Task statement: Images excepted, the data below must be repeated exactly.

Data shown:
■ ■ ■ ■ ■

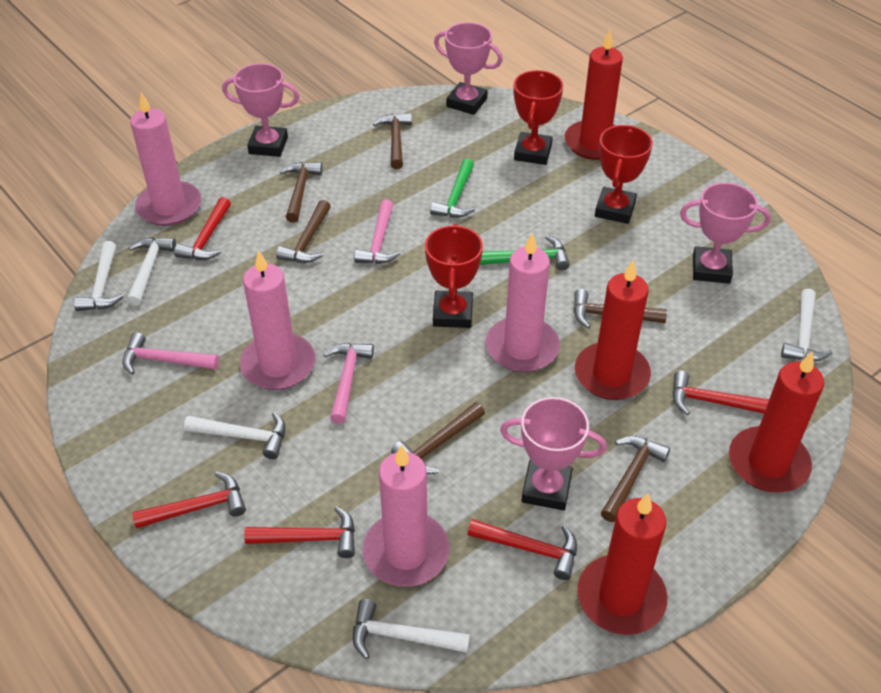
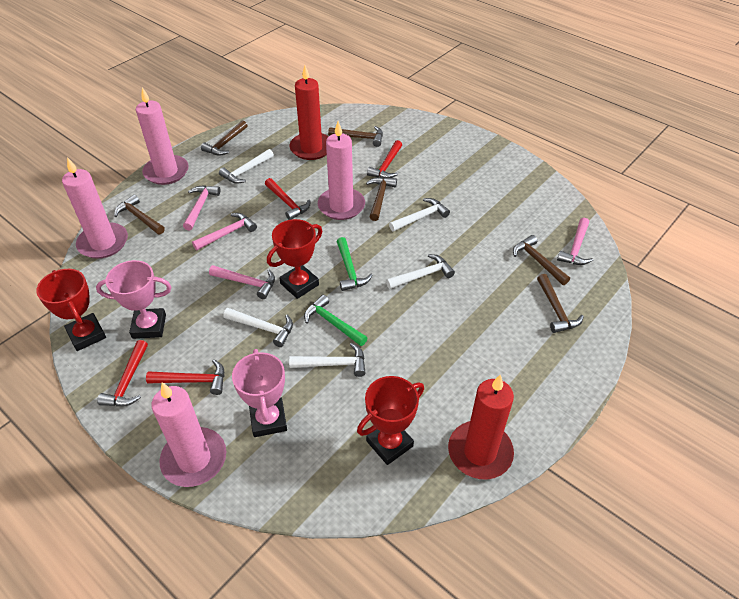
pink hammer: 3 -> 4
pink trophy: 4 -> 2
red candle: 4 -> 2
red hammer: 5 -> 4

■ ■ ■ ■ ■

Answer for the task:
pink hammer: 3 -> 4
pink trophy: 4 -> 2
red candle: 4 -> 2
red hammer: 5 -> 4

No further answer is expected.